====== Data ======
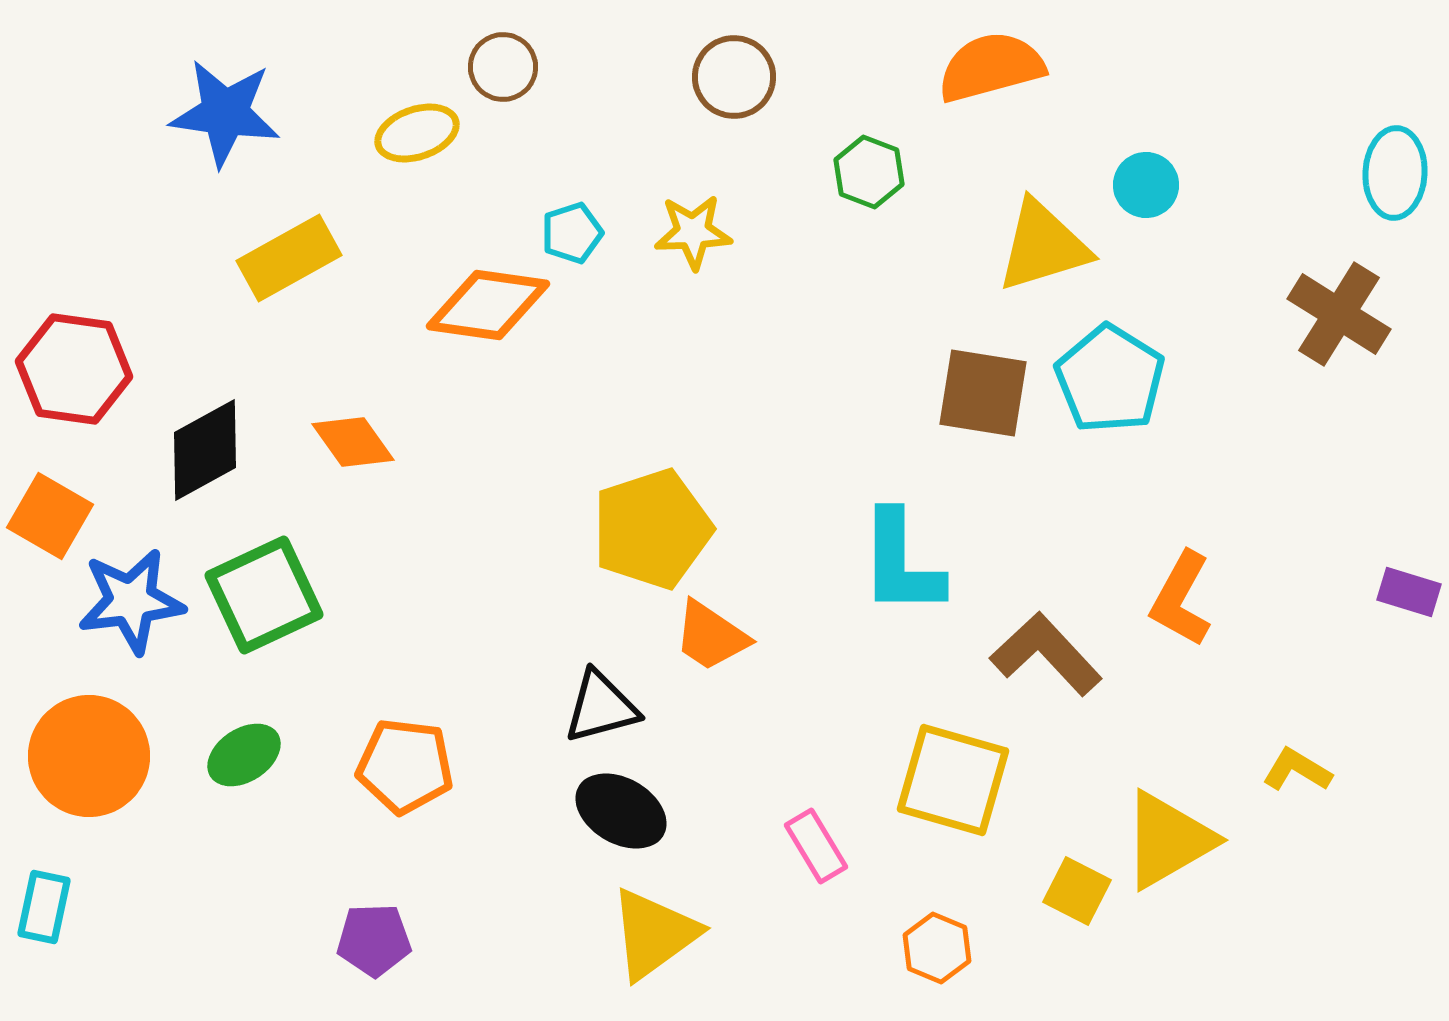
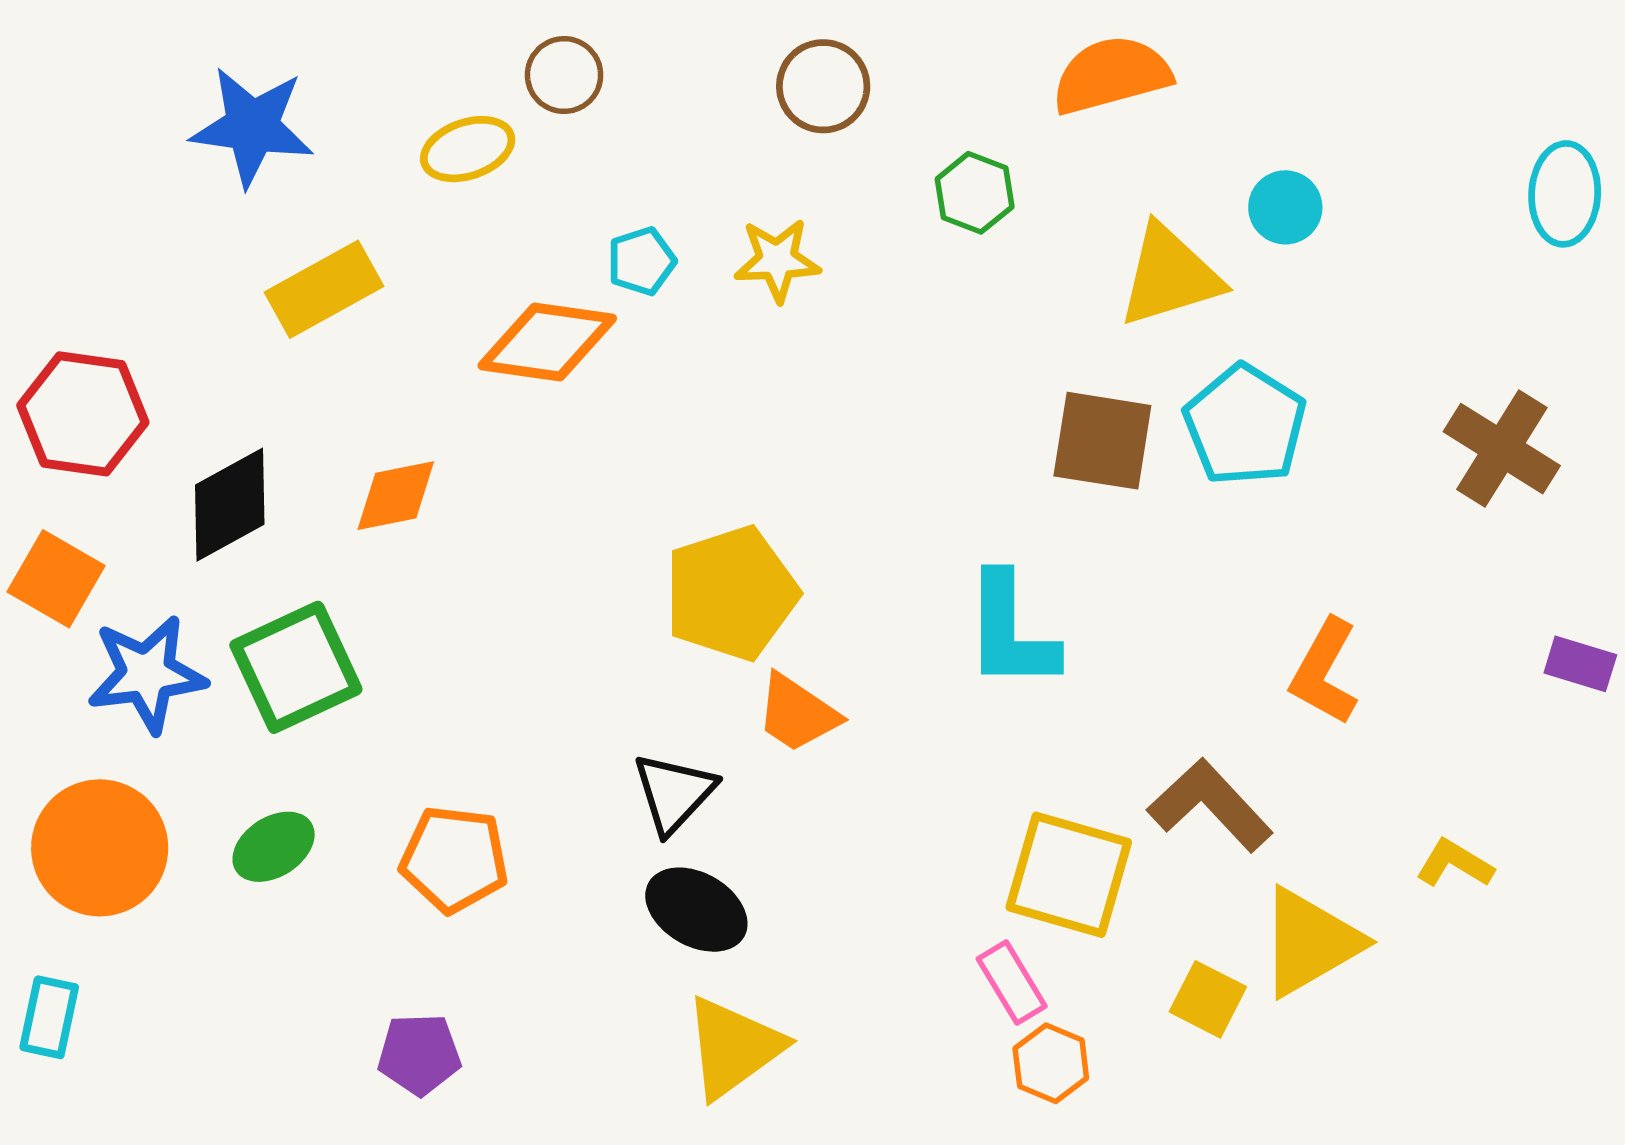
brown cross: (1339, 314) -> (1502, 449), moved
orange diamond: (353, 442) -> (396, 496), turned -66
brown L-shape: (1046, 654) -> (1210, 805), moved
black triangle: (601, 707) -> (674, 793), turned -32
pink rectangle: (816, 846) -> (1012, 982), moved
======
====== Data ======
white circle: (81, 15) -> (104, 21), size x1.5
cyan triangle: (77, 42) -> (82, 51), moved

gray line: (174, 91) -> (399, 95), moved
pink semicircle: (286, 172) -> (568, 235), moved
======
=== About this exercise ===
Lines of the material may hold the string "brown". Copy each one that does.

=== Response to the task ===
brown cross: (1339, 314) -> (1502, 449), moved
brown L-shape: (1046, 654) -> (1210, 805), moved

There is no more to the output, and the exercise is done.